What to work on. The following data has a line with "green brick E9:F9" and a line with "cyan plate D8 level 2 -> cyan cone D8 level 2". Write out exactly those lines and all the lines between them.

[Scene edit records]
________________

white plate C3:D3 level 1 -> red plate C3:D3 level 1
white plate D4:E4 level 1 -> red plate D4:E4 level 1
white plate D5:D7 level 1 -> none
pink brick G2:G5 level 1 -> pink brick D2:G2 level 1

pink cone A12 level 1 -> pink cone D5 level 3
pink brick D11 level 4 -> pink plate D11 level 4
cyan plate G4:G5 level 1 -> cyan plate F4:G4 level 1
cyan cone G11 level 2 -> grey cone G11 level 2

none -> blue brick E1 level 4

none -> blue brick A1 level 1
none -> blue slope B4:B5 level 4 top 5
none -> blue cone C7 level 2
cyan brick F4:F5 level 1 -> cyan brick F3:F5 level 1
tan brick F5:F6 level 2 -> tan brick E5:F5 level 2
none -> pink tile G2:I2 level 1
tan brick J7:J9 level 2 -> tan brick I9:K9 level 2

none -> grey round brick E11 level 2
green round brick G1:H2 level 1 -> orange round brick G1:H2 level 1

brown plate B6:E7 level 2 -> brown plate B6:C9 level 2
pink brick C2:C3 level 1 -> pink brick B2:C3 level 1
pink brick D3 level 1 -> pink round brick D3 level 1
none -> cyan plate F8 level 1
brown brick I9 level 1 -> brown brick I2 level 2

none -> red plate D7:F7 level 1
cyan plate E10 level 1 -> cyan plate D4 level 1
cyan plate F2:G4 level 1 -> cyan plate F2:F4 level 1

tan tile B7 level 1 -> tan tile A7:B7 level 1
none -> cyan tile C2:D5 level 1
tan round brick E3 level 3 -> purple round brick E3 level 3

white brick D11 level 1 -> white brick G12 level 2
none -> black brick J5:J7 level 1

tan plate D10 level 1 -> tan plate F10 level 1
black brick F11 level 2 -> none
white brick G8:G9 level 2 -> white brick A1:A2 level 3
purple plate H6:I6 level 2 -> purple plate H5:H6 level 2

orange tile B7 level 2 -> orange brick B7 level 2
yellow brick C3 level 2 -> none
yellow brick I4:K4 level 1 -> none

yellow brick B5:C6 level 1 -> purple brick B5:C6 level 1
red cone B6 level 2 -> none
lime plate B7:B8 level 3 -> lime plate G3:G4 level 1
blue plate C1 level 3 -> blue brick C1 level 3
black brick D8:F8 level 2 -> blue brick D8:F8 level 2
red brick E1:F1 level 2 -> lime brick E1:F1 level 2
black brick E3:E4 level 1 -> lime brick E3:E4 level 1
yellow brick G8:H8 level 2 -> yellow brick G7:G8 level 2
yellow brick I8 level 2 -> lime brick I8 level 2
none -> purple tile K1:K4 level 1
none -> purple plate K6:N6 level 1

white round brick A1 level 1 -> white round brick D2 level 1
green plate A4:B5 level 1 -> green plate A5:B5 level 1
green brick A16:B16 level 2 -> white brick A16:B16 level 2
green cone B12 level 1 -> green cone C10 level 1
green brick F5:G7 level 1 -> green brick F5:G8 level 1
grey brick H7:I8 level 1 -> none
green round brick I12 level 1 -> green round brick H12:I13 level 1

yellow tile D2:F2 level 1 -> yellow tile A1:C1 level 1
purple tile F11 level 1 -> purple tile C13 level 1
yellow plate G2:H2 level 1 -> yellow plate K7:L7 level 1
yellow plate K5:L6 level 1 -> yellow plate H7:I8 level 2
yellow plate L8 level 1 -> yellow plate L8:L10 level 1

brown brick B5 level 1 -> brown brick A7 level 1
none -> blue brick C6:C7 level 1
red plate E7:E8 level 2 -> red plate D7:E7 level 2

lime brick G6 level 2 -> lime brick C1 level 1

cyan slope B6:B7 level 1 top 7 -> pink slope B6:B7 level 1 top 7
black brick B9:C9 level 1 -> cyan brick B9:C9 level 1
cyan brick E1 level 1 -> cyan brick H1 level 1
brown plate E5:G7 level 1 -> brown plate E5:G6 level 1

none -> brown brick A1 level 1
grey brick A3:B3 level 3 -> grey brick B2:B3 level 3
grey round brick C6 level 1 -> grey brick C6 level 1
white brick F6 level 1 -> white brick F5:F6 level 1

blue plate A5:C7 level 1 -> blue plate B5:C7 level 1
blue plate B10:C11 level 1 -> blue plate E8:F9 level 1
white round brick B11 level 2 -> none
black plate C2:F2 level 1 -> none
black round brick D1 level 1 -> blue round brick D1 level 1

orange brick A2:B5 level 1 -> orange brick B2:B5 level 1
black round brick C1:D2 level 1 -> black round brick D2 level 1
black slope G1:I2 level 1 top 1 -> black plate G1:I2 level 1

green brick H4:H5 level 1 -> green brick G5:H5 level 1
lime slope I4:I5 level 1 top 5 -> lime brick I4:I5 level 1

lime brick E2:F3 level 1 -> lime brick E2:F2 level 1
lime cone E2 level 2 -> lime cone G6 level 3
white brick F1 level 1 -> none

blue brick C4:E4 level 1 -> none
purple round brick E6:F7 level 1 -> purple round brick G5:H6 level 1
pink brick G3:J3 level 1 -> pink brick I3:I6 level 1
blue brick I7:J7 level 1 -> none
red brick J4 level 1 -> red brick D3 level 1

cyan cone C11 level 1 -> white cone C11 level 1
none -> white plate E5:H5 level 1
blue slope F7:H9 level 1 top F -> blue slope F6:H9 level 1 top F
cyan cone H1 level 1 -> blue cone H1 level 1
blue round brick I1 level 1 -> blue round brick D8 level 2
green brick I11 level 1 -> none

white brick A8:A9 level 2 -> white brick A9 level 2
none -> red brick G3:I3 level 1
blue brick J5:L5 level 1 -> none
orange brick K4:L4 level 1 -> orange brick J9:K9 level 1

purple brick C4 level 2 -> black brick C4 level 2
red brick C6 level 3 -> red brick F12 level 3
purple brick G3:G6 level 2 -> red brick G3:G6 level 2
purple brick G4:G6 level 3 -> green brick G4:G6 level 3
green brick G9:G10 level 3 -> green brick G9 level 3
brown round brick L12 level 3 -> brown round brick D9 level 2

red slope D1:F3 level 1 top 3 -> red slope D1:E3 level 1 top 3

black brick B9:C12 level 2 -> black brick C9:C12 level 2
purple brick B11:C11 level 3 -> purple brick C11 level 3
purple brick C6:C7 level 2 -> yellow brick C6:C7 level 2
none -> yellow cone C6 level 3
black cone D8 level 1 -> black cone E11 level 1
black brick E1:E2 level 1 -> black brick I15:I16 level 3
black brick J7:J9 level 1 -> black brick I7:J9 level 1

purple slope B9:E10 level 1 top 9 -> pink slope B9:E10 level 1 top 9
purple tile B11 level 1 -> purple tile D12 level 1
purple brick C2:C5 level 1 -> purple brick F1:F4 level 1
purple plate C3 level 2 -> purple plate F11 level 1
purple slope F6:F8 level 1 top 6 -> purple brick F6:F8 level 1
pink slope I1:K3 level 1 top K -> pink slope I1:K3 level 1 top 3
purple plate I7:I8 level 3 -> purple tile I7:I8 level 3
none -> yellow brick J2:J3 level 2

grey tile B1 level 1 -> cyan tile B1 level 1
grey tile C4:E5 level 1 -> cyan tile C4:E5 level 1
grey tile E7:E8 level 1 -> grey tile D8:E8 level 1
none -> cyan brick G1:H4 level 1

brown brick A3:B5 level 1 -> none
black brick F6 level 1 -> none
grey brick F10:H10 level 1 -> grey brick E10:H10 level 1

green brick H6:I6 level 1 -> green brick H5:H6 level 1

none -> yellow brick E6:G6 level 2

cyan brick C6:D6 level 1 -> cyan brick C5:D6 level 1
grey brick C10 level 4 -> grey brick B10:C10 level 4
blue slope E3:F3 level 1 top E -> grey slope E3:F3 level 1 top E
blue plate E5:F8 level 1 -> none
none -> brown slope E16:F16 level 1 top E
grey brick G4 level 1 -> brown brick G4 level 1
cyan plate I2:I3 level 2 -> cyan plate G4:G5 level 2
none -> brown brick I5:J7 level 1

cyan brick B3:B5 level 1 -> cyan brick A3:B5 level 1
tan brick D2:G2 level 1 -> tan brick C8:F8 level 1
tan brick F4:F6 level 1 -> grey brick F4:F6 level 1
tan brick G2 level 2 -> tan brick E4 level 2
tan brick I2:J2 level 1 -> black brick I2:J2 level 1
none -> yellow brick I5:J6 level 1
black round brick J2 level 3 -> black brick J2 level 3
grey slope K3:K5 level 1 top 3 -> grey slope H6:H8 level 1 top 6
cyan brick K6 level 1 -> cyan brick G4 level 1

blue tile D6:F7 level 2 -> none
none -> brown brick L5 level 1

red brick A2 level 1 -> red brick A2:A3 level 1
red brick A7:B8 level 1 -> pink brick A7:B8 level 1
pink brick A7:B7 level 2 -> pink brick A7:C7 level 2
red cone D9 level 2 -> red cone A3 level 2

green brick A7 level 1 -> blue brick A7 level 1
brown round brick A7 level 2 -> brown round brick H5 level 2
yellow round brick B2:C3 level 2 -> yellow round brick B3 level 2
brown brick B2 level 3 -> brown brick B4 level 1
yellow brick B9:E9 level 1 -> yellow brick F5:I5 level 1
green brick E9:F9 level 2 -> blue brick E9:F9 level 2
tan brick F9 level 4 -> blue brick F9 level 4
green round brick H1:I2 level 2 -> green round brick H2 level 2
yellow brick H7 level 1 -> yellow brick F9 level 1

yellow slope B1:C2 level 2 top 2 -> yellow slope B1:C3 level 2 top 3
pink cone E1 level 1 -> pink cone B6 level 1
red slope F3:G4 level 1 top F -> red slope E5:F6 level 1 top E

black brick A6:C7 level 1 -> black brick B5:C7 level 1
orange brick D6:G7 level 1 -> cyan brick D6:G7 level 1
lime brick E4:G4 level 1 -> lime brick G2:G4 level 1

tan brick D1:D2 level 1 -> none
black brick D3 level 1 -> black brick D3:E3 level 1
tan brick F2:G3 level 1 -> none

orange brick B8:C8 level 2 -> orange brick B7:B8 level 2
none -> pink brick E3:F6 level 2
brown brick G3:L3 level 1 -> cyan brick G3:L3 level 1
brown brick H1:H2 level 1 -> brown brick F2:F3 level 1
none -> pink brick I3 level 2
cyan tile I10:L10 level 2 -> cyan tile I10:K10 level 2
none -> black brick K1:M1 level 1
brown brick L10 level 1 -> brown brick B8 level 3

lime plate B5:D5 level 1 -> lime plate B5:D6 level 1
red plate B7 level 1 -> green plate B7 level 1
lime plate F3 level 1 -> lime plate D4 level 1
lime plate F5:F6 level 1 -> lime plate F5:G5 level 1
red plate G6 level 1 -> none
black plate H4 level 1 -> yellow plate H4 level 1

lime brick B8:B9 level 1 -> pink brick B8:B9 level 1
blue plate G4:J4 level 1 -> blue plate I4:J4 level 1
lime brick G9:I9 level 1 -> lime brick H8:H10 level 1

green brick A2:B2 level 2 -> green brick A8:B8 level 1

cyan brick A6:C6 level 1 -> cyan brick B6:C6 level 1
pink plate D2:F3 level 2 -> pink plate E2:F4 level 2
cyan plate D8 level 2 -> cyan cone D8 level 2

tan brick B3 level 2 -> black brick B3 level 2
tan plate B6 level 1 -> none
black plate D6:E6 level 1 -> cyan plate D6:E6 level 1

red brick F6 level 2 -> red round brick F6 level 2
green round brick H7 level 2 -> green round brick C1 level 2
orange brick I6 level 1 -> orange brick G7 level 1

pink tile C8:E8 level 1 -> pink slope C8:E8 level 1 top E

________________

Exercise response.
green brick E9:F9 level 2 -> blue brick E9:F9 level 2
tan brick F9 level 4 -> blue brick F9 level 4
green round brick H1:I2 level 2 -> green round brick H2 level 2
yellow brick H7 level 1 -> yellow brick F9 level 1

yellow slope B1:C2 level 2 top 2 -> yellow slope B1:C3 level 2 top 3
pink cone E1 level 1 -> pink cone B6 level 1
red slope F3:G4 level 1 top F -> red slope E5:F6 level 1 top E

black brick A6:C7 level 1 -> black brick B5:C7 level 1
orange brick D6:G7 level 1 -> cyan brick D6:G7 level 1
lime brick E4:G4 level 1 -> lime brick G2:G4 level 1

tan brick D1:D2 level 1 -> none
black brick D3 level 1 -> black brick D3:E3 level 1
tan brick F2:G3 level 1 -> none

orange brick B8:C8 level 2 -> orange brick B7:B8 level 2
none -> pink brick E3:F6 level 2
brown brick G3:L3 level 1 -> cyan brick G3:L3 level 1
brown brick H1:H2 level 1 -> brown brick F2:F3 level 1
none -> pink brick I3 level 2
cyan tile I10:L10 level 2 -> cyan tile I10:K10 level 2
none -> black brick K1:M1 level 1
brown brick L10 level 1 -> brown brick B8 level 3

lime plate B5:D5 level 1 -> lime plate B5:D6 level 1
red plate B7 level 1 -> green plate B7 level 1
lime plate F3 level 1 -> lime plate D4 level 1
lime plate F5:F6 level 1 -> lime plate F5:G5 level 1
red plate G6 level 1 -> none
black plate H4 level 1 -> yellow plate H4 level 1

lime brick B8:B9 level 1 -> pink brick B8:B9 level 1
blue plate G4:J4 level 1 -> blue plate I4:J4 level 1
lime brick G9:I9 level 1 -> lime brick H8:H10 level 1

green brick A2:B2 level 2 -> green brick A8:B8 level 1

cyan brick A6:C6 level 1 -> cyan brick B6:C6 level 1
pink plate D2:F3 level 2 -> pink plate E2:F4 level 2
cyan plate D8 level 2 -> cyan cone D8 level 2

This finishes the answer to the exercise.